Material provided START
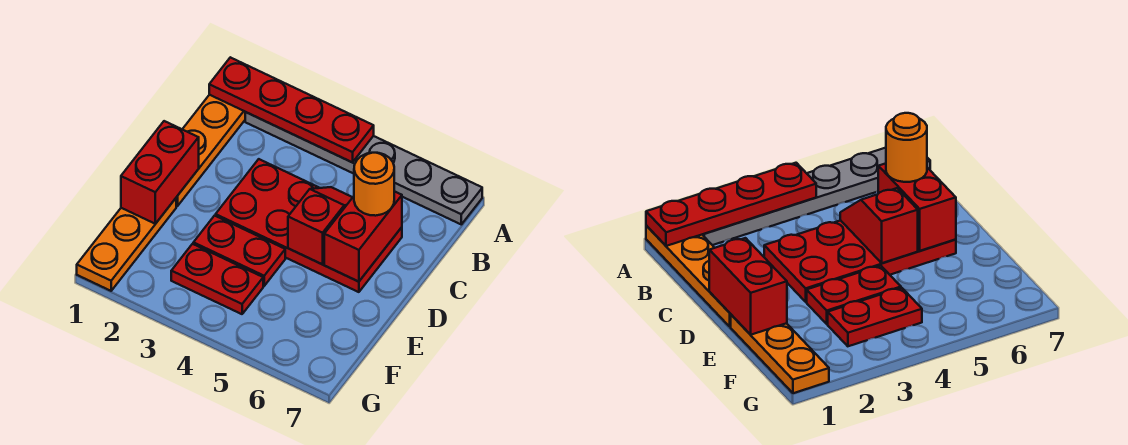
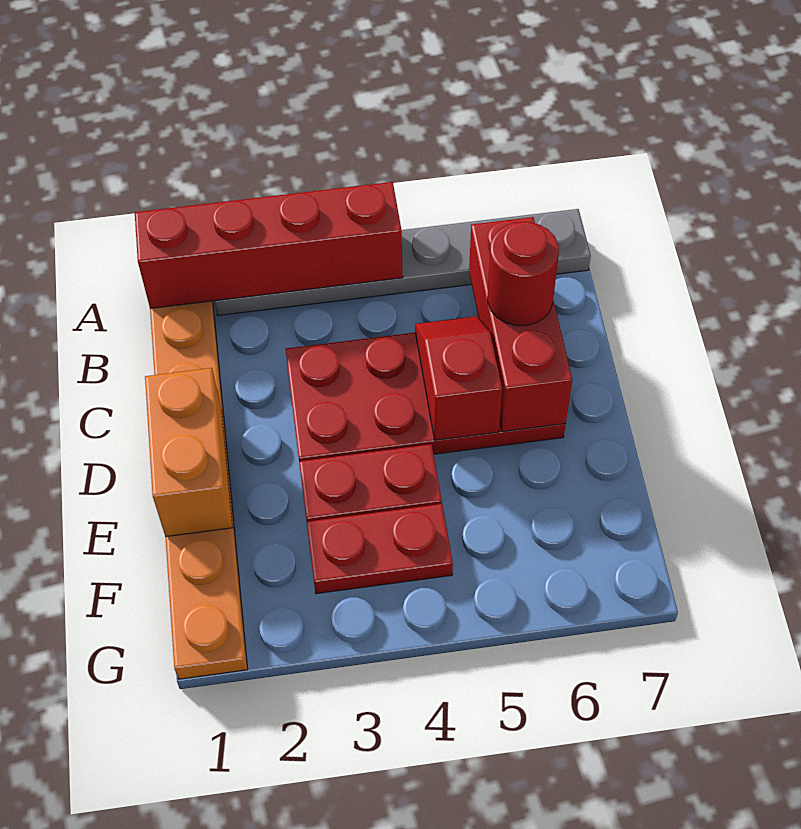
red 1x4 plate [209,57,374,162] -> red 1x4 brick [135,182,403,308]
red 1x2 brick [324,191,402,282] -> red 1x3 brick [469,217,572,432]
orange 1x1 round brick [354,153,394,216] -> red 1x1 round brick [488,222,559,326]
red 1x2 brick [121,121,199,224] -> orange 1x2 brick [145,368,233,537]

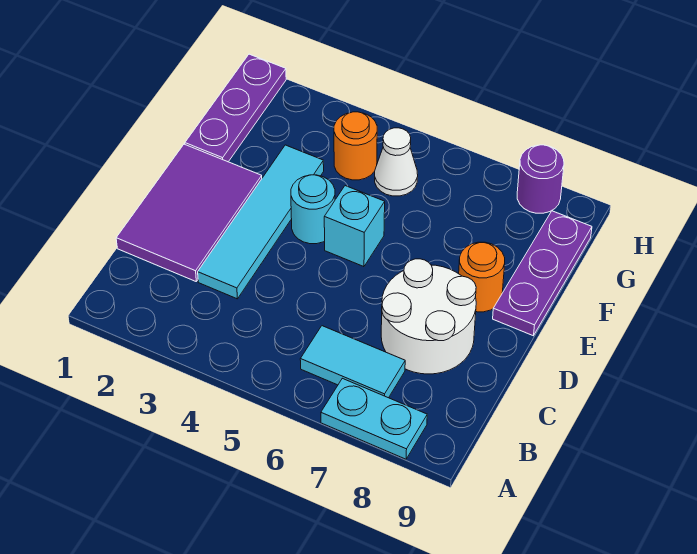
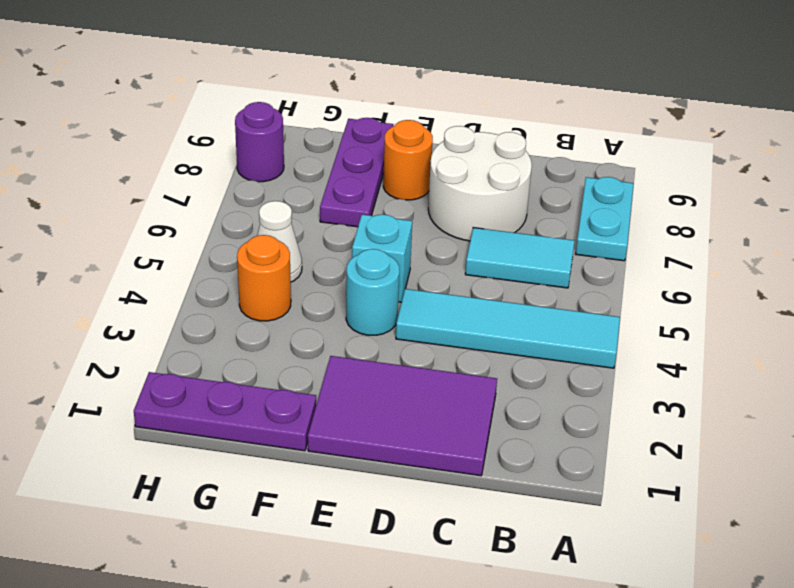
cyan 1x2 tile [300,326,405,398] -> cyan 1x2 tile turned to [465,228,574,288]
cyan 1x4 tile [198,145,324,299] -> cyan 1x4 tile moved to [396,289,620,368]
purple 1x3 plate [493,211,592,336] -> purple 1x3 plate turned to [320,118,394,227]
Material provided END
(Work task)
Of the lines above, show those in which "cyan" appears.

(Solution for this problem)
cyan 1x2 tile [300,326,405,398] -> cyan 1x2 tile turned to [465,228,574,288]
cyan 1x4 tile [198,145,324,299] -> cyan 1x4 tile moved to [396,289,620,368]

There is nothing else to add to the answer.